_How to complete this task:_
Pictures aside, repeat every entry exactly.

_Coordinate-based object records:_

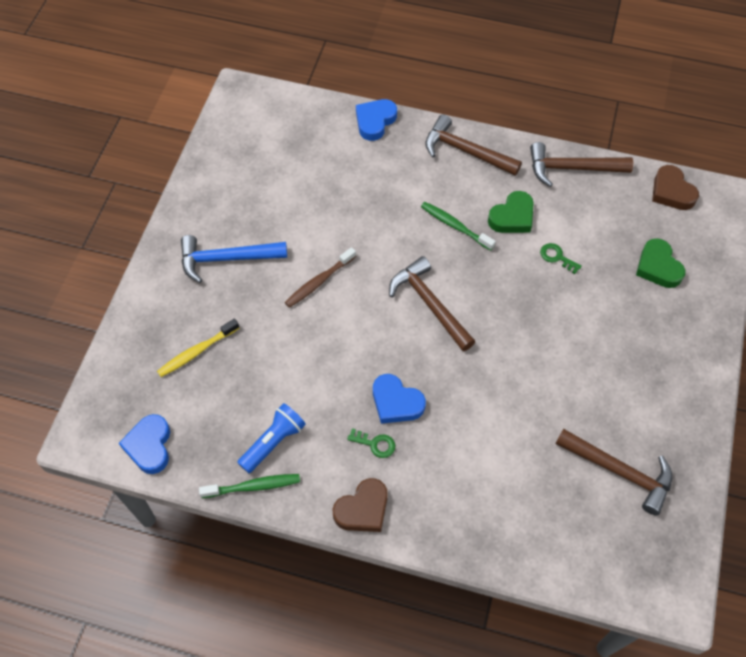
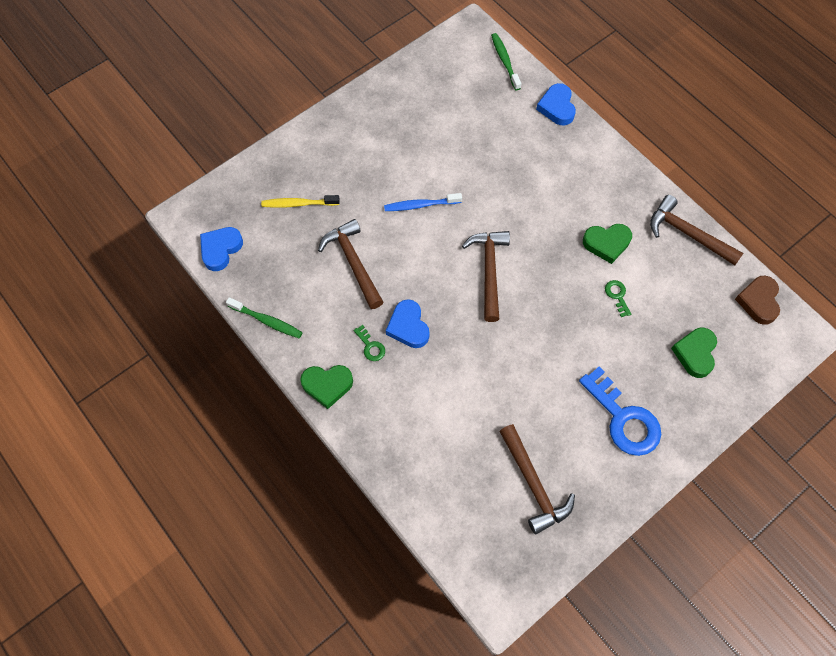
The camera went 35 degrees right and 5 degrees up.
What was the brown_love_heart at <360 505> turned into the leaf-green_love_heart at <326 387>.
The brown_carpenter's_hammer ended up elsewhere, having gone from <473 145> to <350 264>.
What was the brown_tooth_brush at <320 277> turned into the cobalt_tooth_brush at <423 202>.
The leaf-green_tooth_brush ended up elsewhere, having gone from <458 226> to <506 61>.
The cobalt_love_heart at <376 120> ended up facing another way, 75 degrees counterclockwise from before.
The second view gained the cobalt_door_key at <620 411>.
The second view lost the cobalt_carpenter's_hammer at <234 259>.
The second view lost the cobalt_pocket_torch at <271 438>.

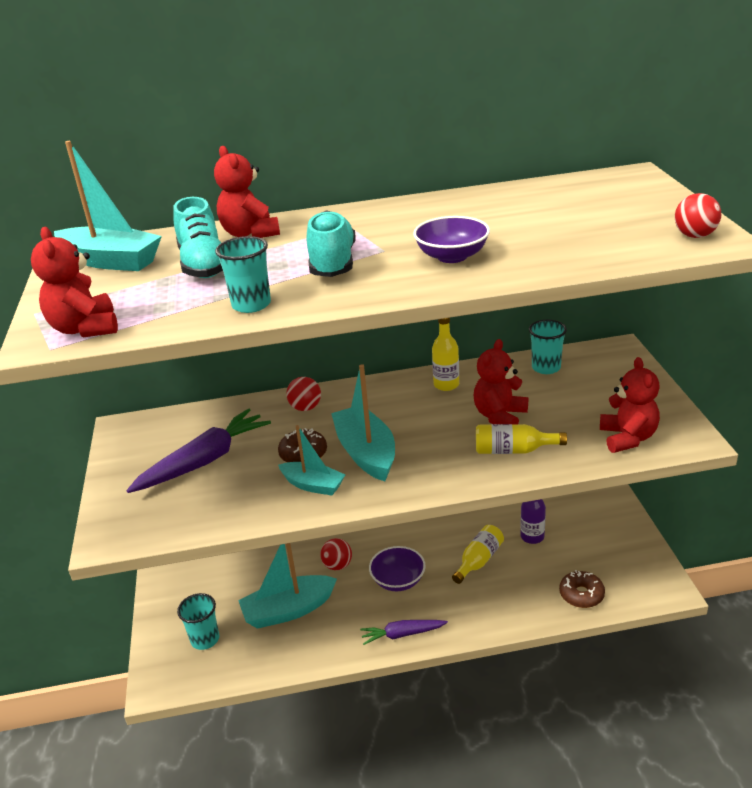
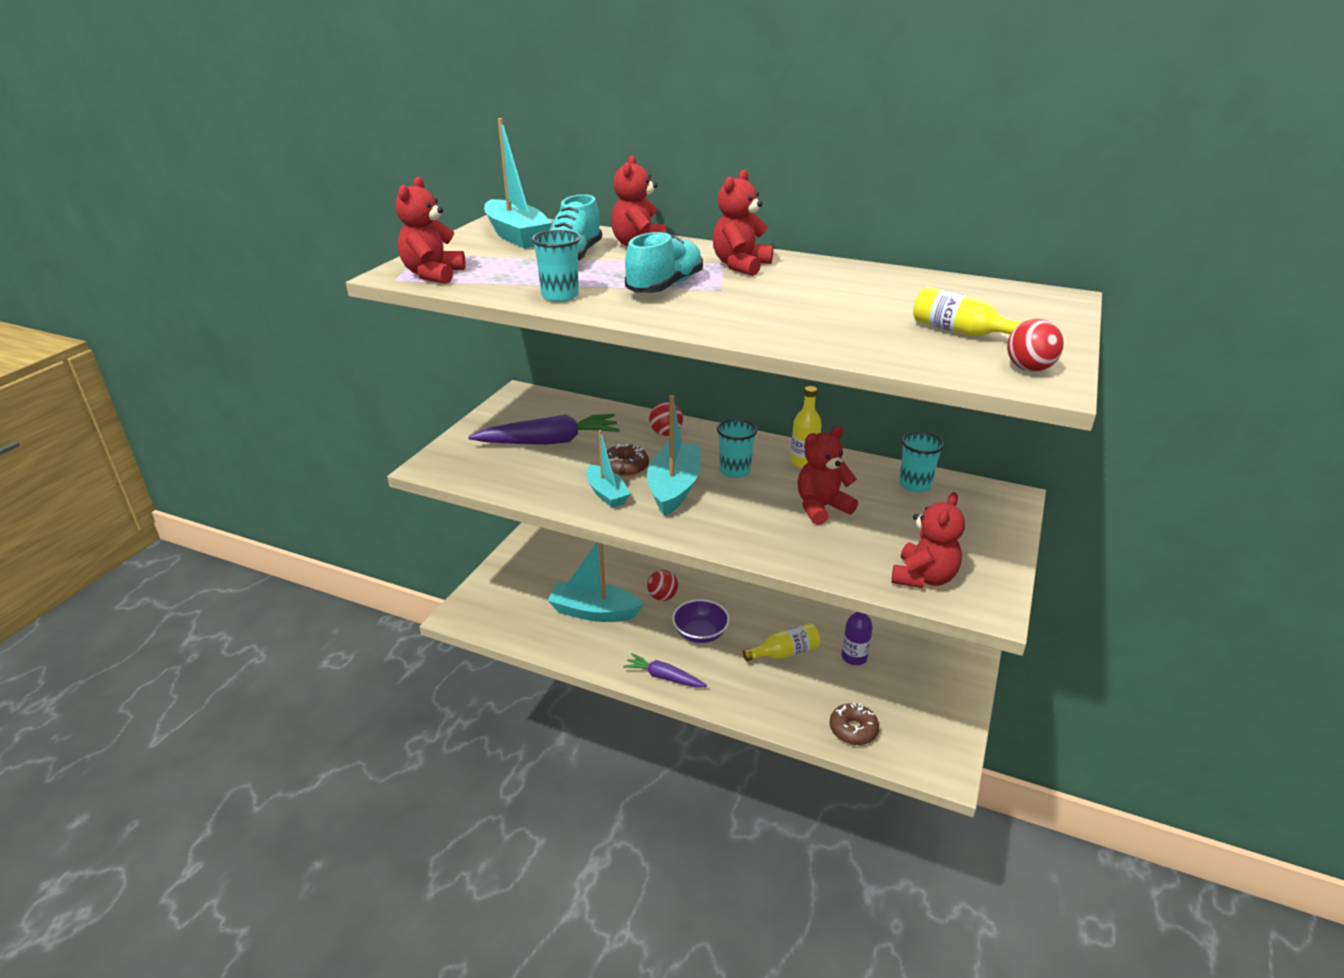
The camera went 30 degrees right and 0 degrees up.
The second view gained the crimson_teddy_bear at <743 223>.
The aqua_tumbler ended up elsewhere, having gone from <198 621> to <737 448>.
The bright_yellow_flask ended up elsewhere, having gone from <521 439> to <968 311>.
The second view lost the royal_purple_serving_bowl at <451 239>.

_Response to the task:_
The camera went 35 degrees right and 5 degrees up.
What was the brown_love_heart at <360 505> turned into the leaf-green_love_heart at <326 387>.
The brown_carpenter's_hammer ended up elsewhere, having gone from <473 145> to <350 264>.
What was the brown_tooth_brush at <320 277> turned into the cobalt_tooth_brush at <423 202>.
The leaf-green_tooth_brush ended up elsewhere, having gone from <458 226> to <506 61>.
The cobalt_love_heart at <376 120> ended up facing another way, 75 degrees counterclockwise from before.
The second view gained the cobalt_door_key at <620 411>.
The second view lost the cobalt_carpenter's_hammer at <234 259>.
The second view lost the cobalt_pocket_torch at <271 438>.

The camera went 30 degrees right and 0 degrees up.
The second view gained the crimson_teddy_bear at <743 223>.
The aqua_tumbler ended up elsewhere, having gone from <198 621> to <737 448>.
The bright_yellow_flask ended up elsewhere, having gone from <521 439> to <968 311>.
The second view lost the royal_purple_serving_bowl at <451 239>.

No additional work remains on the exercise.